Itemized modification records
============
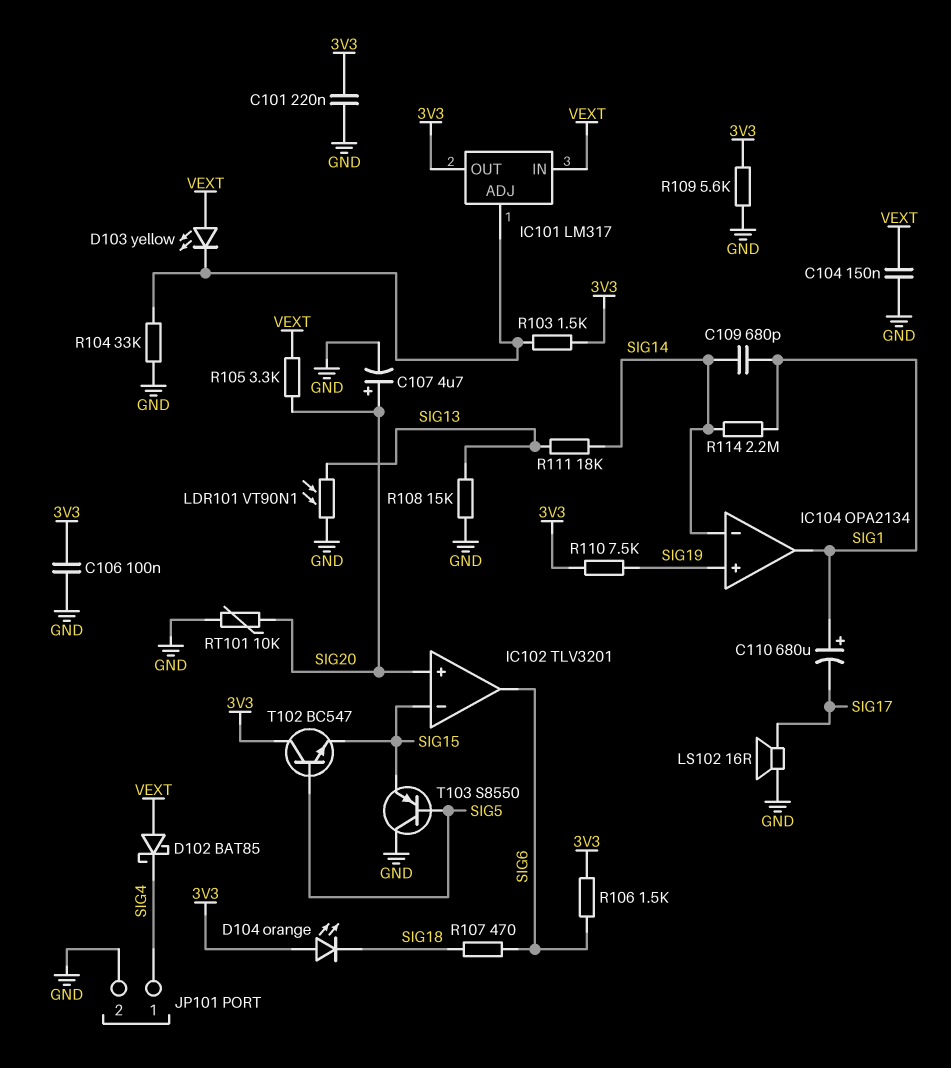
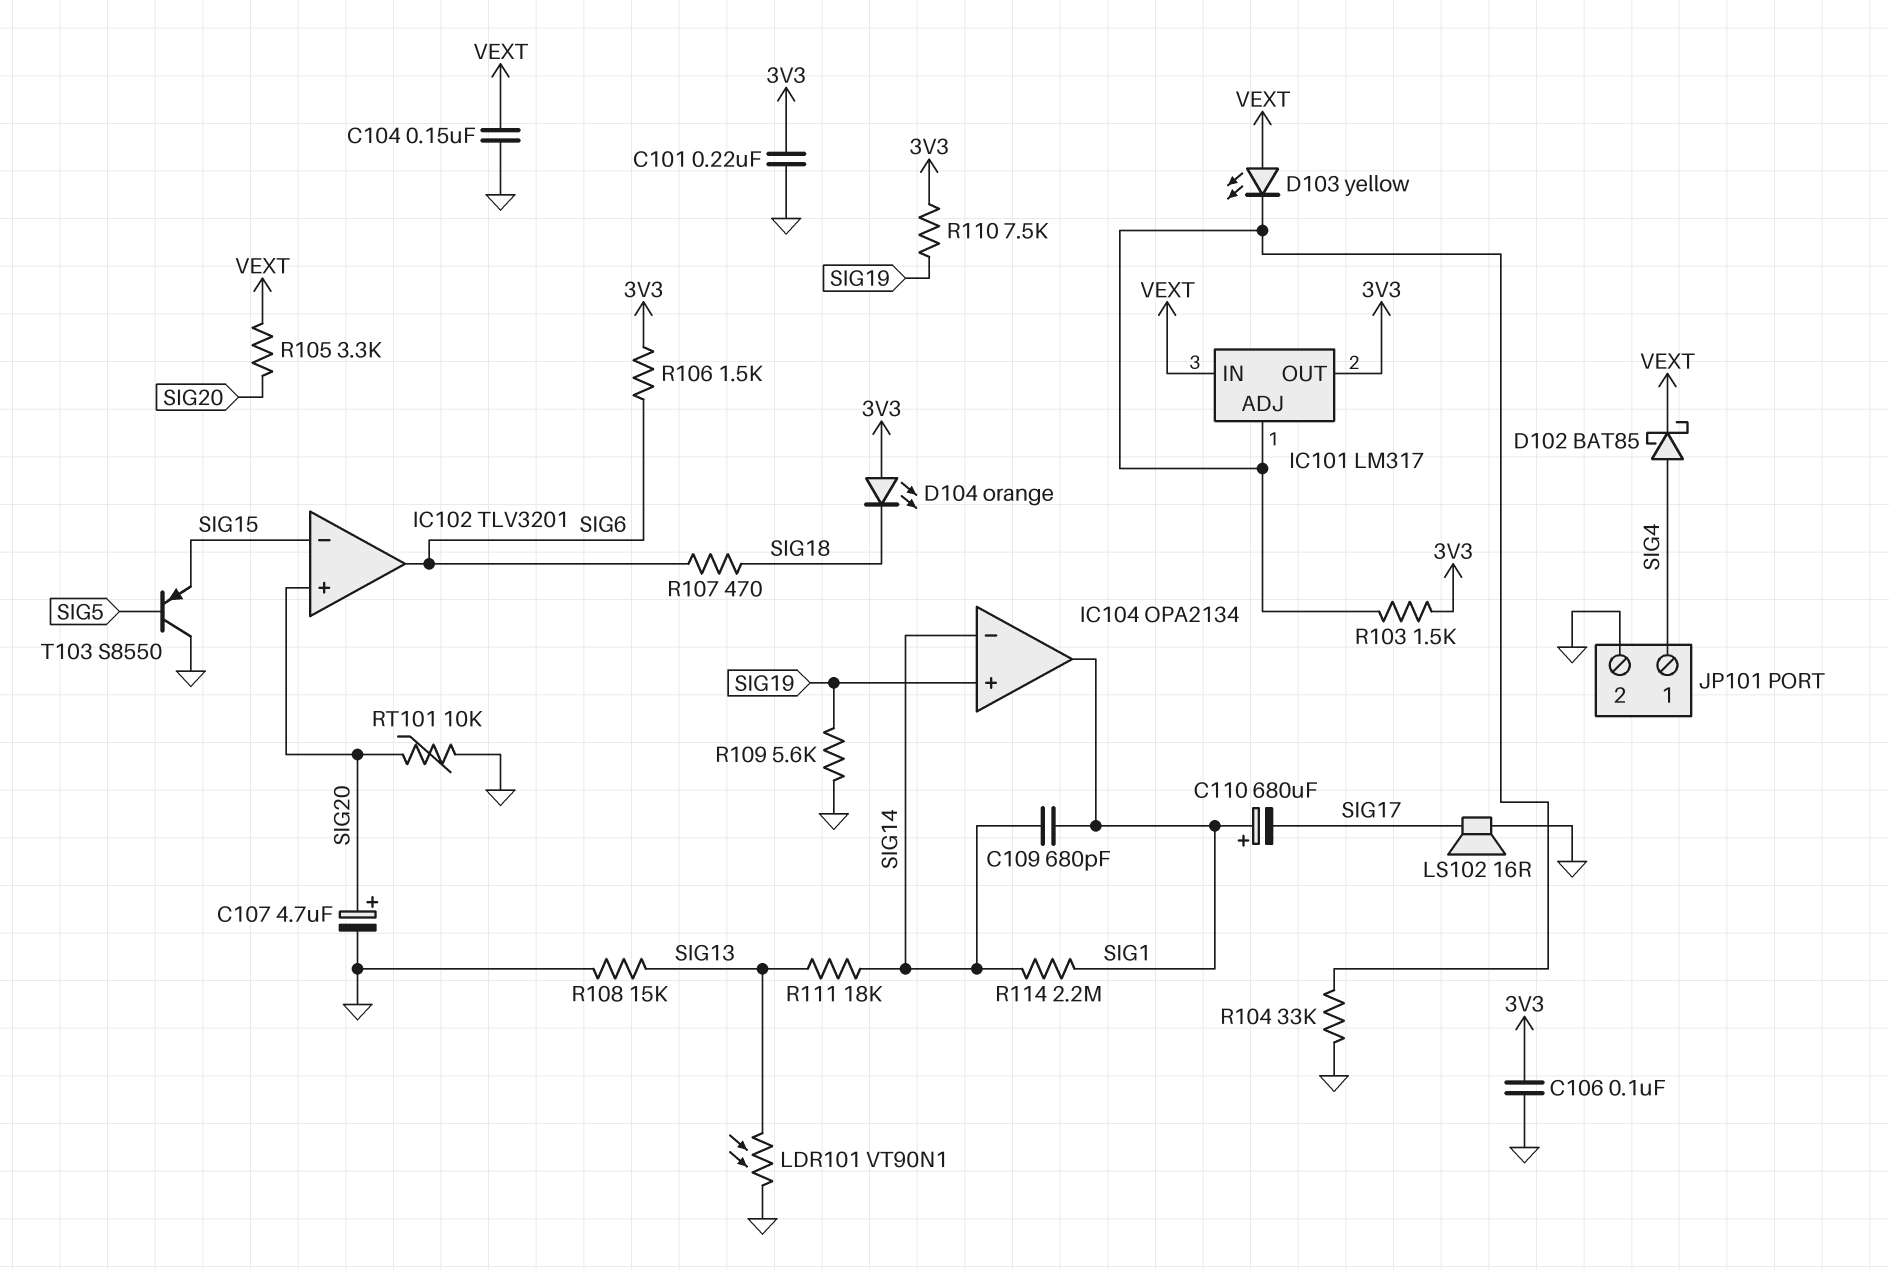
D102: schottky BAT85 (A VEXT, K SIG4) -> schottky BAT85 (A SIG4, K VEXT)
R109: 5.6k (3V3, GND) -> 5.6k (GND, SIG19)
T102: NPN BC547 (B SIG5, C 3V3, E SIG15) -> none

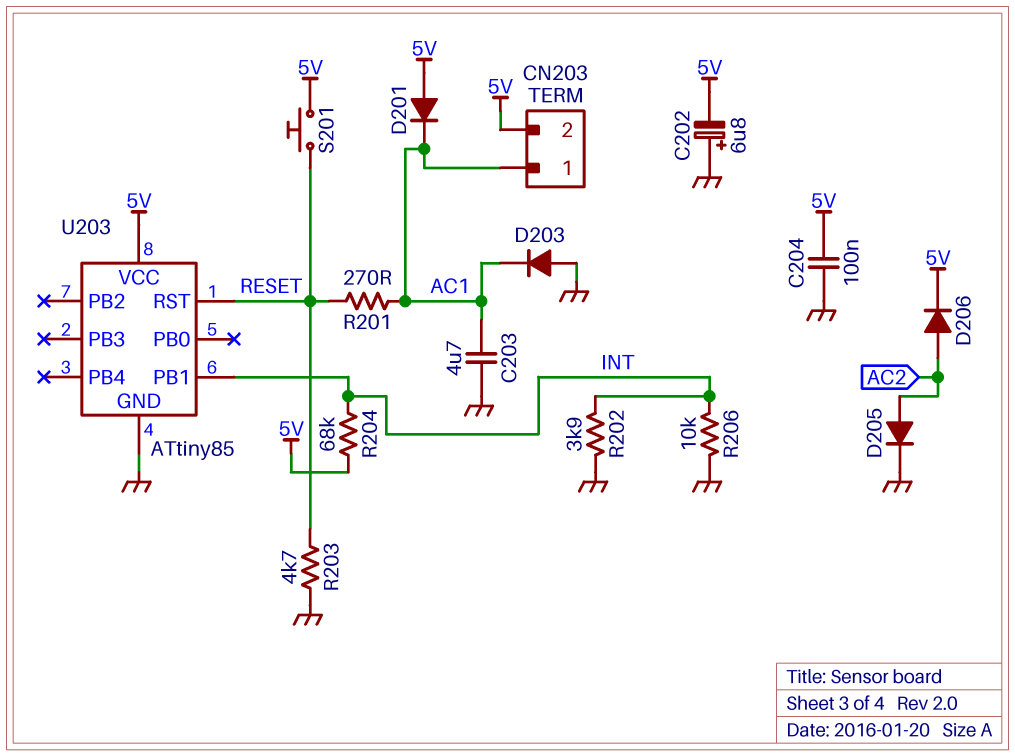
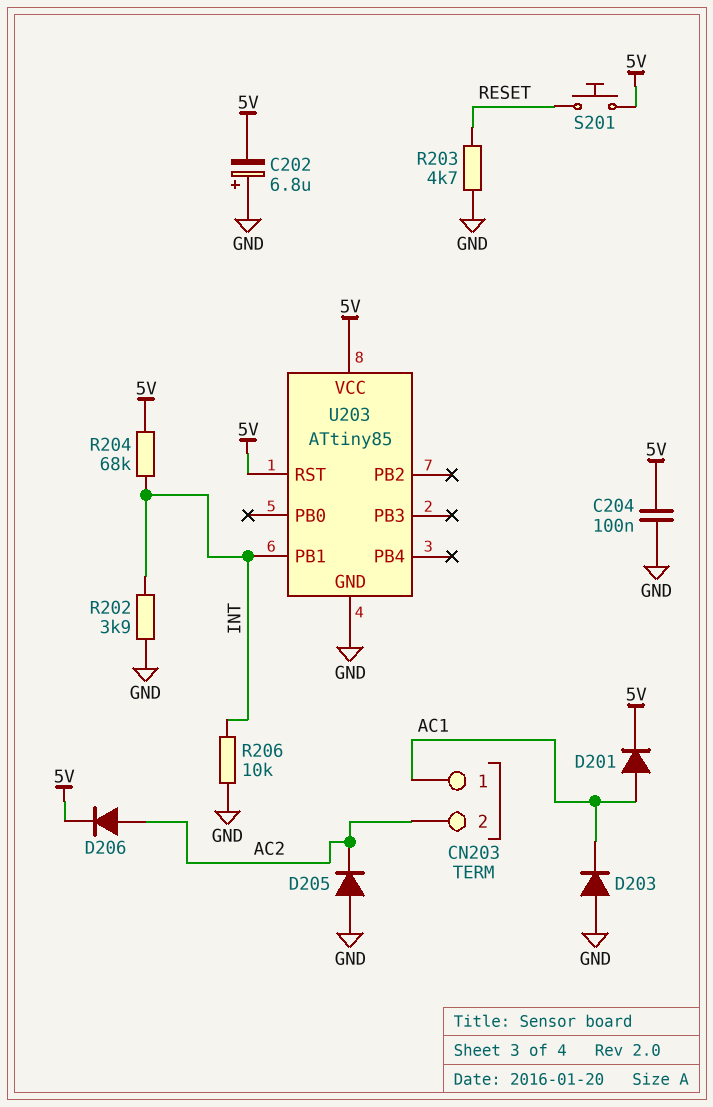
C203: 4.7uF (AC1, GND) -> none
CN203 pin 2: 5V -> AC2
D201: diode (A 5V, K AC1) -> diode (A AC1, K 5V)
D205: diode (A AC2, K GND) -> diode (A GND, K AC2)
R201: 270 (AC1, RESET) -> none
U203 pin RST: RESET -> 5V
============
## Exercise:
Report the count of lines in the entries that contain the string "diode", and nothing besides it.

## Answer section:
2